#### INFORMATION ####

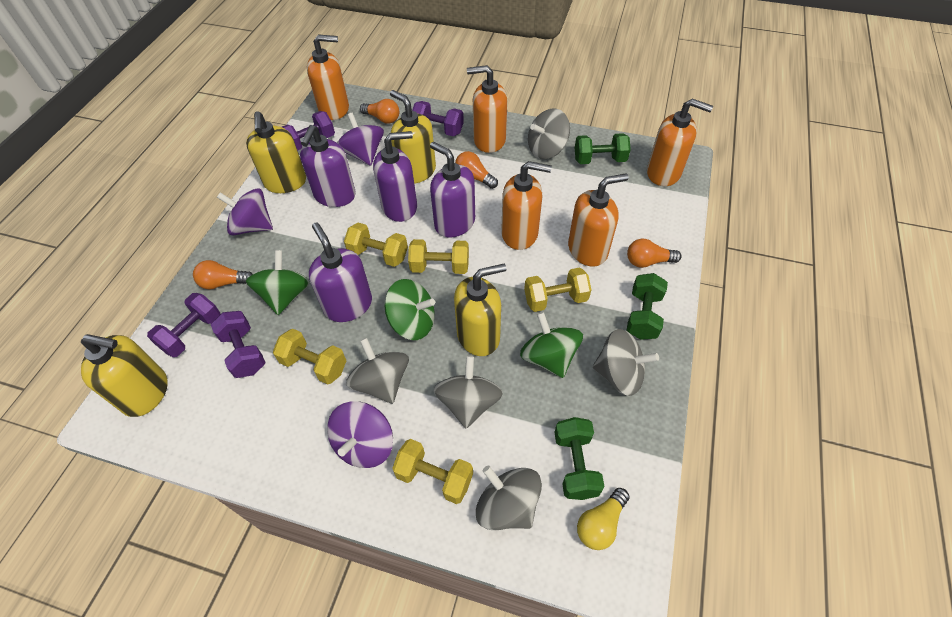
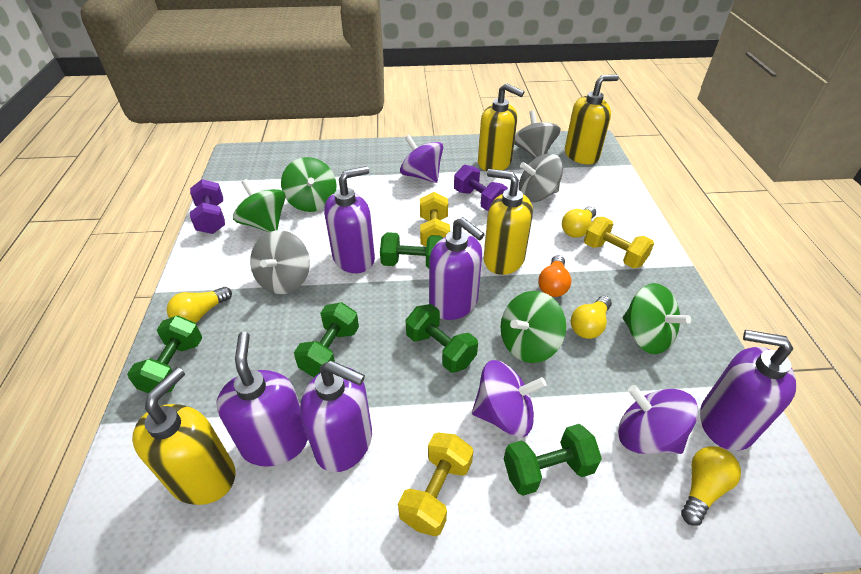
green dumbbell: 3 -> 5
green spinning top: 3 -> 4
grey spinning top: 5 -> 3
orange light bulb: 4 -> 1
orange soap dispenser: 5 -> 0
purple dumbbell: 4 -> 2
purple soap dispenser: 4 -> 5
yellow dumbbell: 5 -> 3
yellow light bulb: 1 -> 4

####

#### [WHAT YOU NEED TO DO]
If a line in the records holds the string "dumbbell", copy it.

#### [SOLUTION TO THIS PROBLEM]
green dumbbell: 3 -> 5
purple dumbbell: 4 -> 2
yellow dumbbell: 5 -> 3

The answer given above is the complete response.